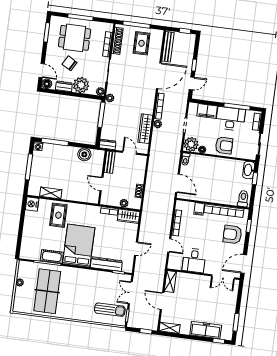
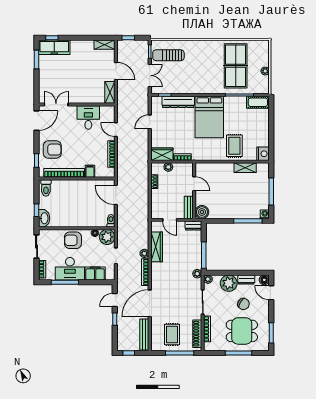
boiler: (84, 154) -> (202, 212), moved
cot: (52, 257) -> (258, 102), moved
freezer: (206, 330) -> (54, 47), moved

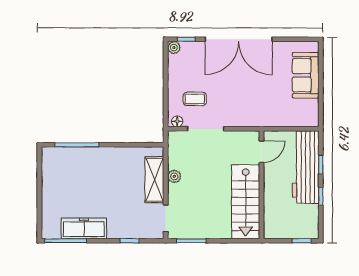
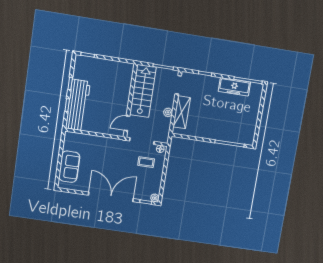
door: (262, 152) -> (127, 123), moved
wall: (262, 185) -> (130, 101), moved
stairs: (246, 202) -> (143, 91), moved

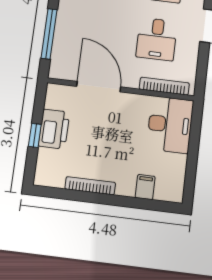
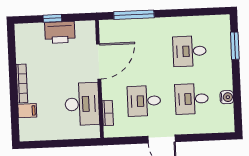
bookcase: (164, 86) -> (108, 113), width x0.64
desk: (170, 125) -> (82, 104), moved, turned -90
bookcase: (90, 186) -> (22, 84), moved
* * *
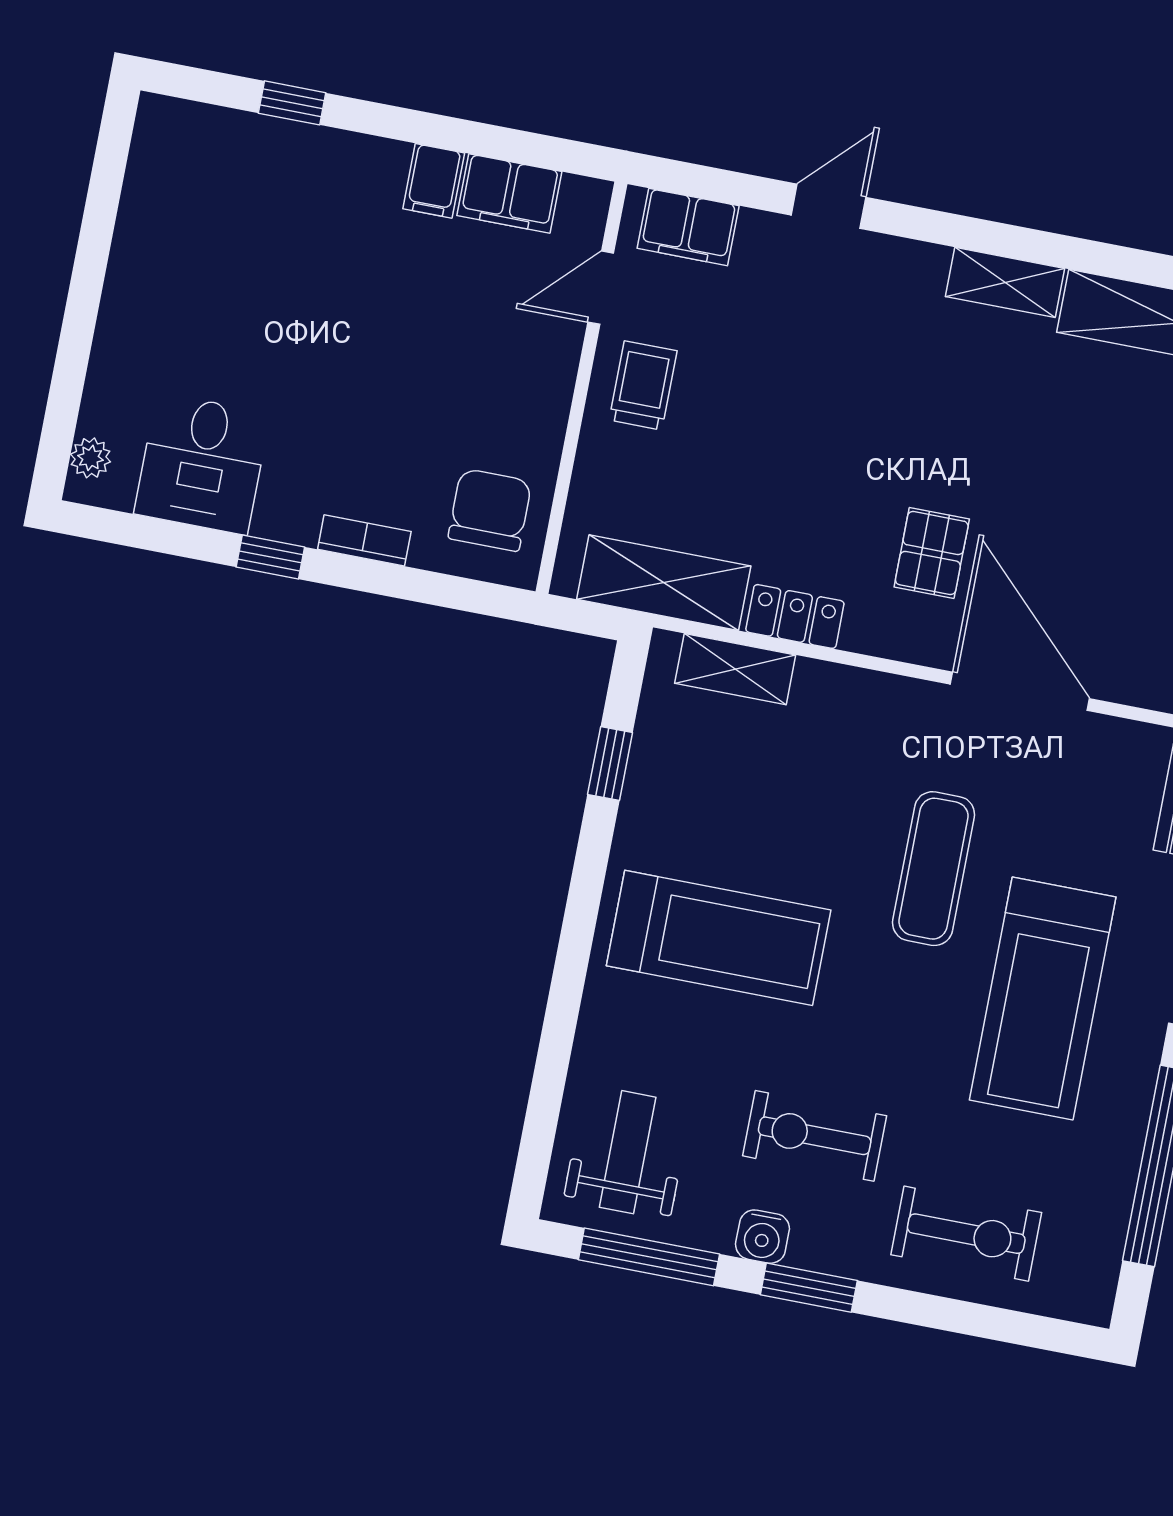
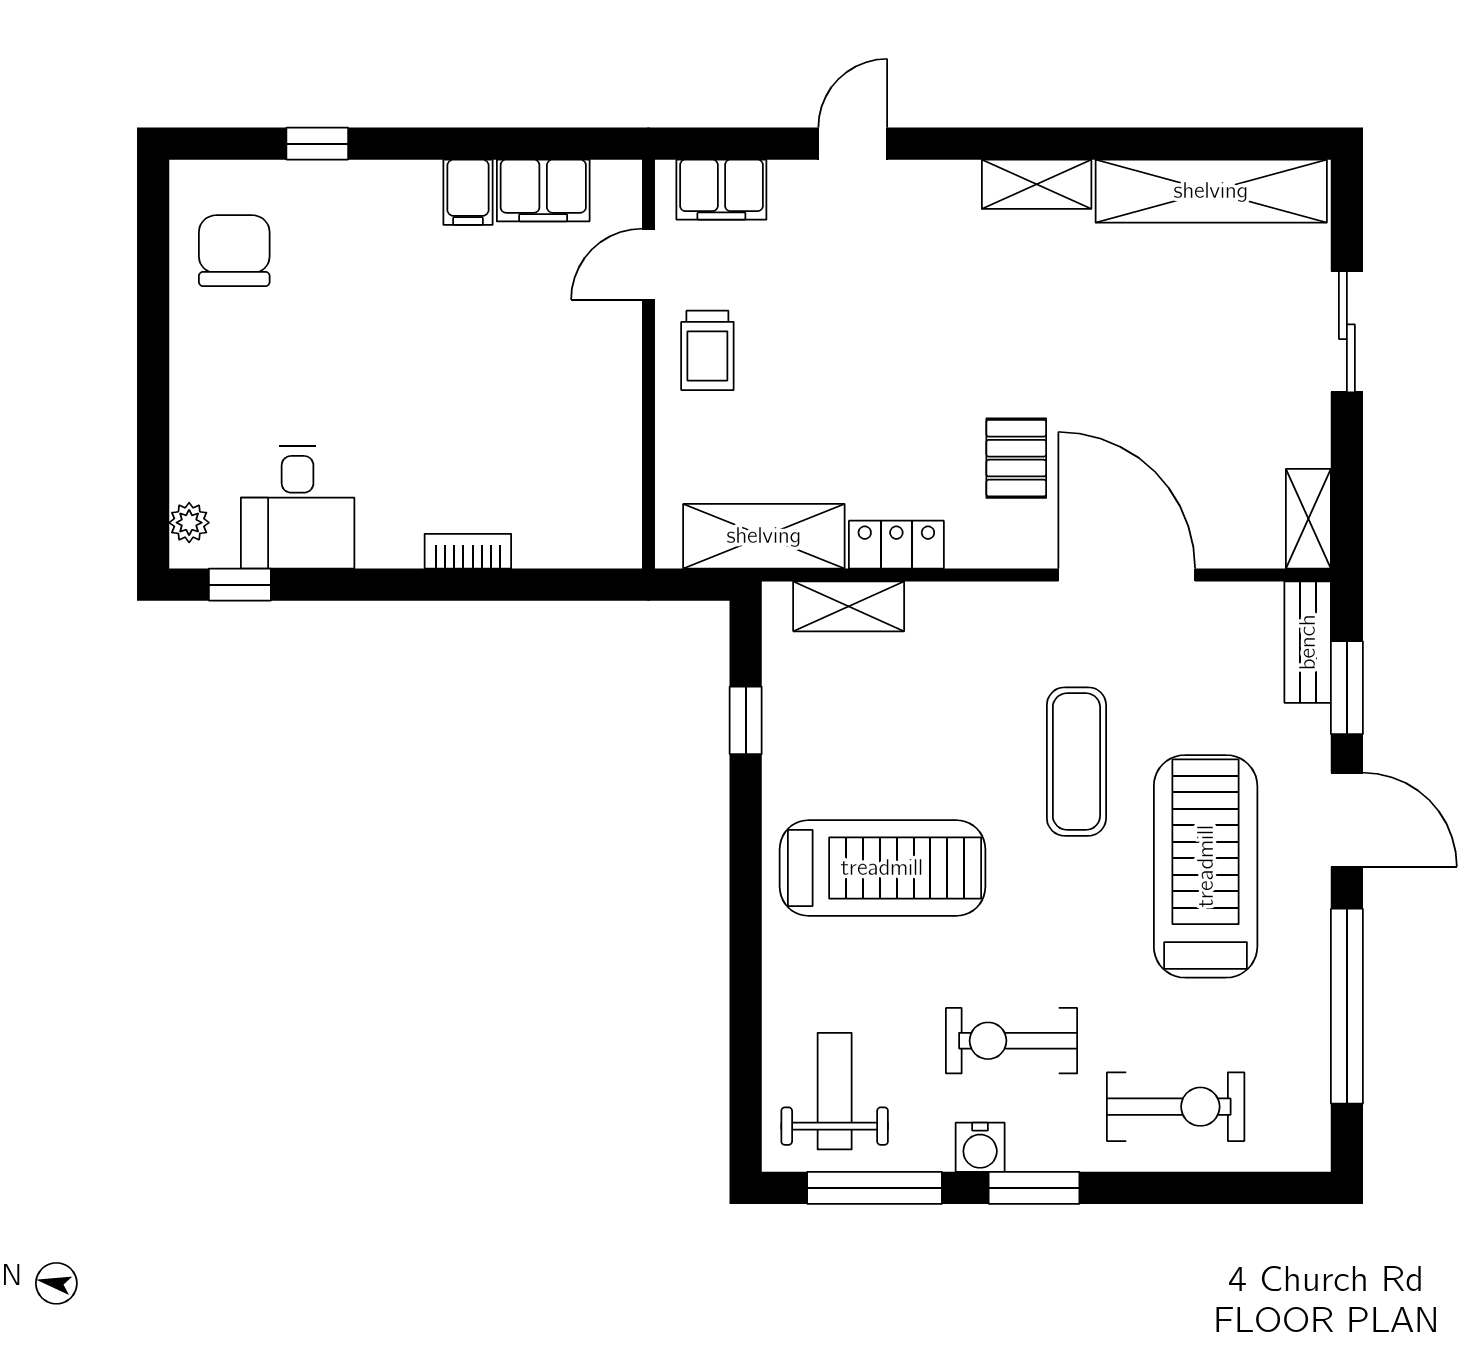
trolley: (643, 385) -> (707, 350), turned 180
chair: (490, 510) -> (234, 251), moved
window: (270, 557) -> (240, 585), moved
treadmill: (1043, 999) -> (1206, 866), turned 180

▸ Work to be completed: Each line from the one that contains "boiler: (84, 154) -> (202, 212), moved" down to the one that contains "bookcase: (90, 186) -> (22, 84), moved" is to be returned exactly as it stands above, both ends included, with pictures removed.

▸ Completed exercise:
boiler: (84, 154) -> (202, 212), moved
cot: (52, 257) -> (258, 102), moved
freezer: (206, 330) -> (54, 47), moved

door: (262, 152) -> (127, 123), moved
wall: (262, 185) -> (130, 101), moved
stairs: (246, 202) -> (143, 91), moved

bookcase: (164, 86) -> (108, 113), width x0.64
desk: (170, 125) -> (82, 104), moved, turned -90
bookcase: (90, 186) -> (22, 84), moved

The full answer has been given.